== Data records
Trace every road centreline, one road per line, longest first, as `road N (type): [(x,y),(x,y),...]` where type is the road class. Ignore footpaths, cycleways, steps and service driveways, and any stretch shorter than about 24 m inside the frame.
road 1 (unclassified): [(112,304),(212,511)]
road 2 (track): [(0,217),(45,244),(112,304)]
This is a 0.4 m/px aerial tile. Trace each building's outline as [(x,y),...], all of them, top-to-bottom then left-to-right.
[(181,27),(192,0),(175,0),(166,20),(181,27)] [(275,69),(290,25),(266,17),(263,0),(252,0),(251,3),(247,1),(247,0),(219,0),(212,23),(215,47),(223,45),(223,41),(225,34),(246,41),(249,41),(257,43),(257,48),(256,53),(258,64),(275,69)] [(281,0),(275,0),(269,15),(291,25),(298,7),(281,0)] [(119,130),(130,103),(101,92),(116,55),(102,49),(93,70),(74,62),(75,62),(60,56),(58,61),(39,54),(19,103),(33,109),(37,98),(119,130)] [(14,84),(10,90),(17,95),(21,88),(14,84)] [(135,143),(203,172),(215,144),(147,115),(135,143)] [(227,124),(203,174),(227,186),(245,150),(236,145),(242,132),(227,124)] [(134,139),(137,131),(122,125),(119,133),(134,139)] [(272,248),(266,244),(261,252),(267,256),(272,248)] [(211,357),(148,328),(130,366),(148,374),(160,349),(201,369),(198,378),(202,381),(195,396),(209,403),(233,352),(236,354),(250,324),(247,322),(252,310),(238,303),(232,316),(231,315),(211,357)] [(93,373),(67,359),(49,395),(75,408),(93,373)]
====
[Task instructions]
Reproduce the lines from the first line through the line containing "road 2 (track): [(0,217),(45,244),(112,304)]", substituting "walkways" for "footpaths" and leaving everything else unchanged.

[Reply to the task]
Trace every road centreline, one road per line, longest first, as `road N (type): [(x,y),(x,y),...]` where type is the road class. Ignore walkways, cycleways, steps and service driveways, and any stretch shorter than about 24 m inside the frame.
road 1 (unclassified): [(112,304),(212,511)]
road 2 (track): [(0,217),(45,244),(112,304)]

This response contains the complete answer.